**PROVIDED RECORDS**

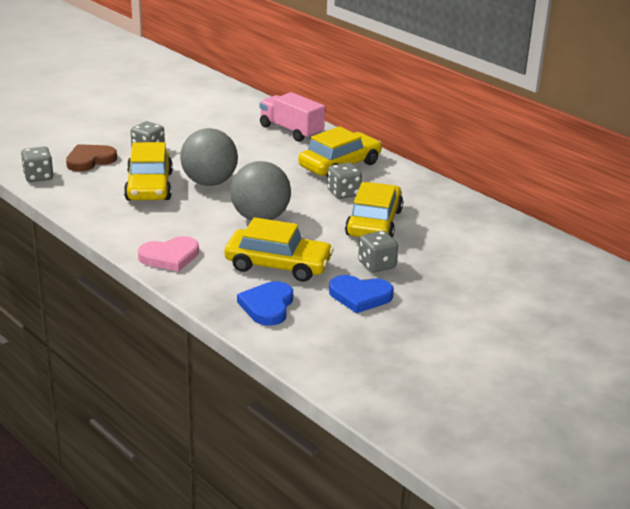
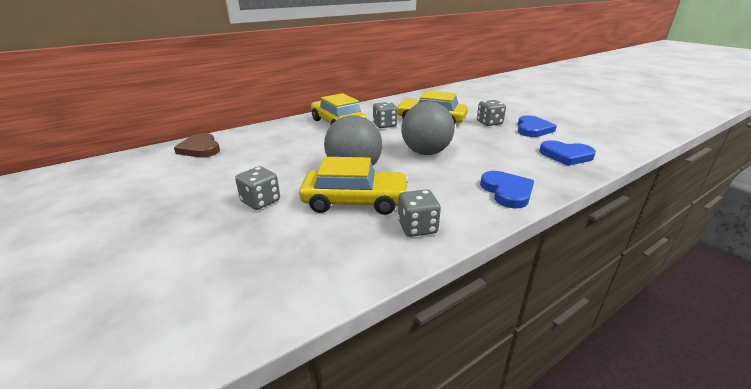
camera: 80 degrees left, 0 degrees up
(38, 176) = (299, 292): grey dice -> grey dice (417, 227)
(90, 160) = (265, 243): brown heart -> brown heart (200, 148)
(170, 257) = (507, 191): pink heart -> blue heart
(278, 265) = (502, 149): yellow car -> none
(291, 131) = (263, 135): pink truck -> none

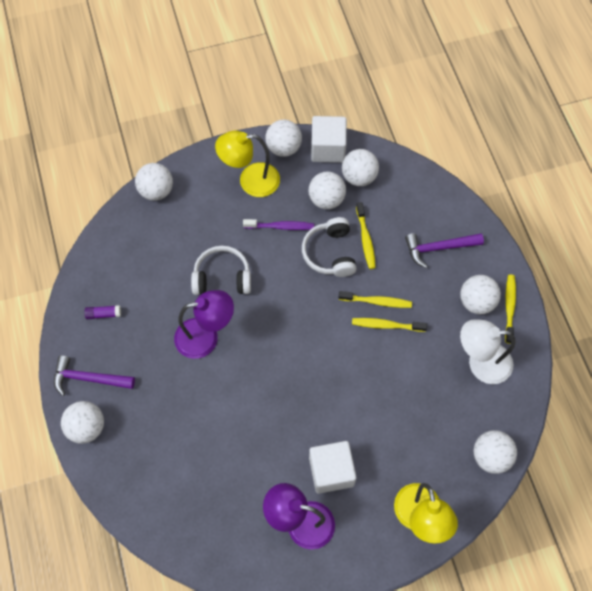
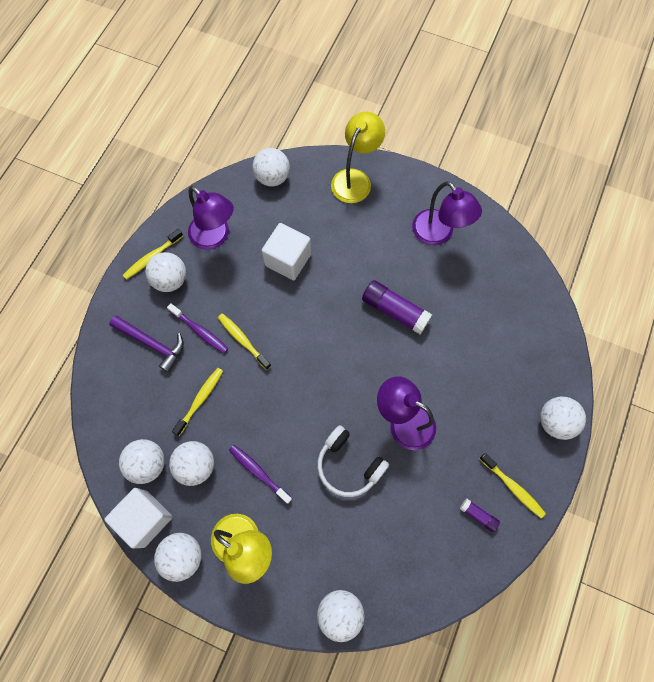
camera: 140 degrees left, 5 degrees up
(89, 378) = (528, 463): purple hammer -> none
(281, 418) = (395, 311): none -> purple glue stick
(330, 253) = (240, 412): white headphones -> none
(331, 471) = (389, 249): white cube -> white cube (288, 260)
(386, 325) = (254, 316): yellow toothbrush -> yellow toothbrush (513, 487)
(414, 283) = (200, 331): none -> purple toothbrush
(480, 363) = (215, 237): white lamp -> purple lamp

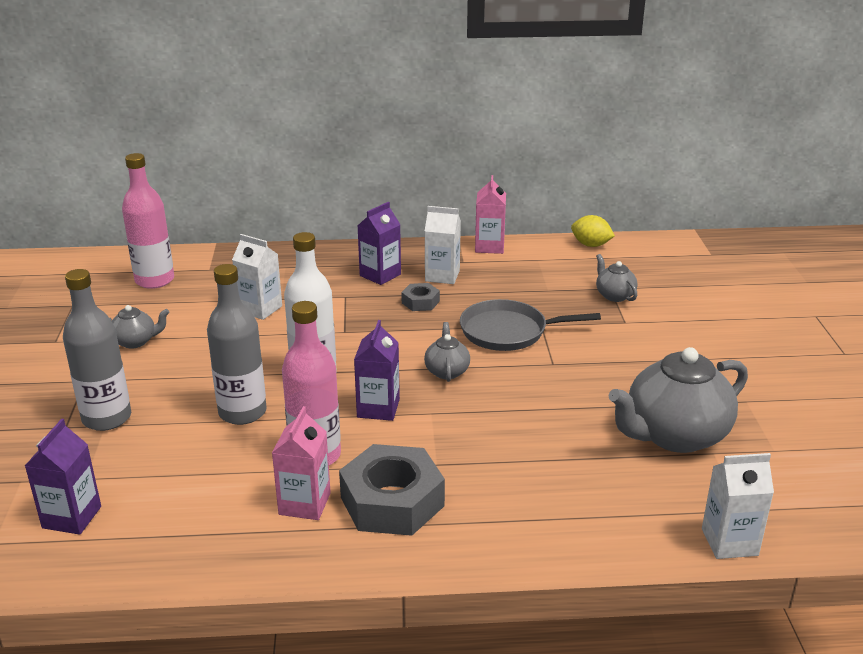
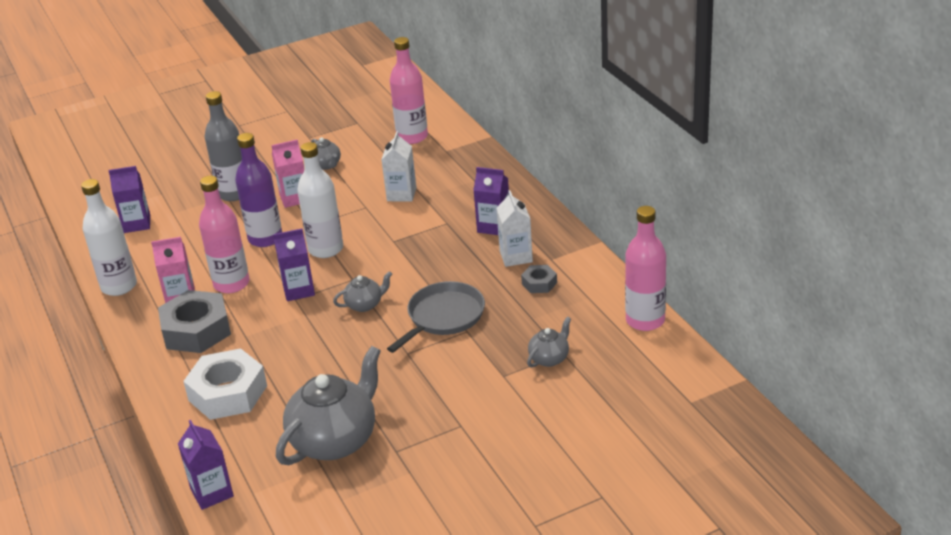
camera: 70 degrees right, 5 degrees up
(218, 559) = (119, 286): none -> white bottle
(242, 412) = (265, 238): grey bottle -> purple bottle
(420, 302) = (462, 260): grey nut -> grey nut (539, 283)
(489, 247) = (592, 264): pink carton -> pink carton (294, 198)
(508, 332) = (443, 317): grey pan -> grey pan turned 60 degrees clockwise
(543, 497) = (228, 393): none -> white nut
(591, 245) = (645, 320): yellow lemon -> pink bottle
(674, 435) = (335, 440): grey teapot -> grey teapot turned 90 degrees clockwise
(729, 542) = (212, 493): white carton -> purple carton

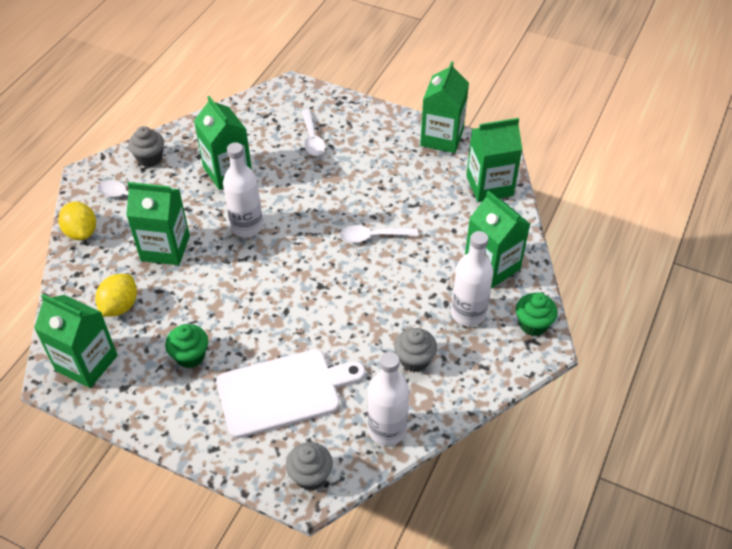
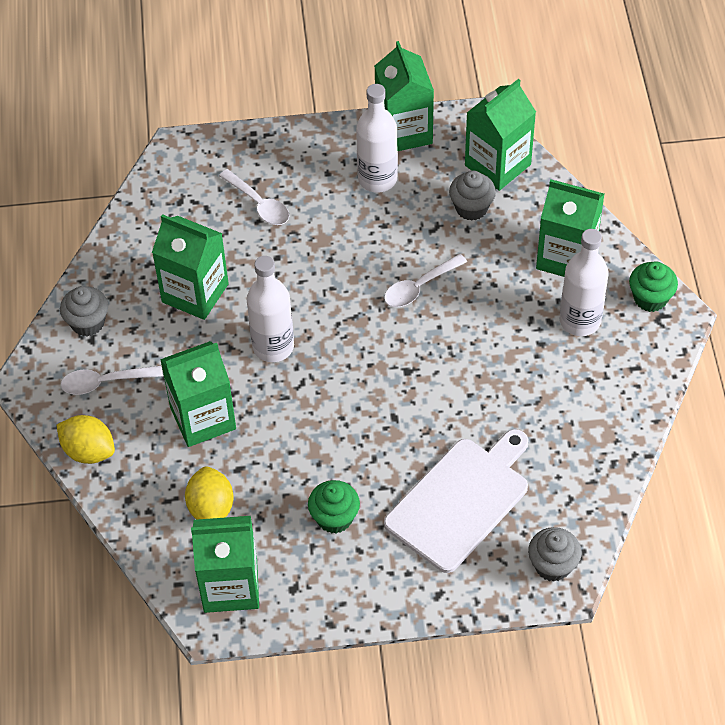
camera: 30 degrees left, 5 degrees up
(387, 430) = (590, 481): white bottle -> white bottle (377, 179)
(414, 360) = (563, 397): grey cupcake -> grey cupcake (471, 208)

**GOAL OF THE EXERCISE**
Counting only the lines that include "toothbrush", state how many there are in the entries, and nothing else.

**SOLUTION FOR THIS EXERCISE**
2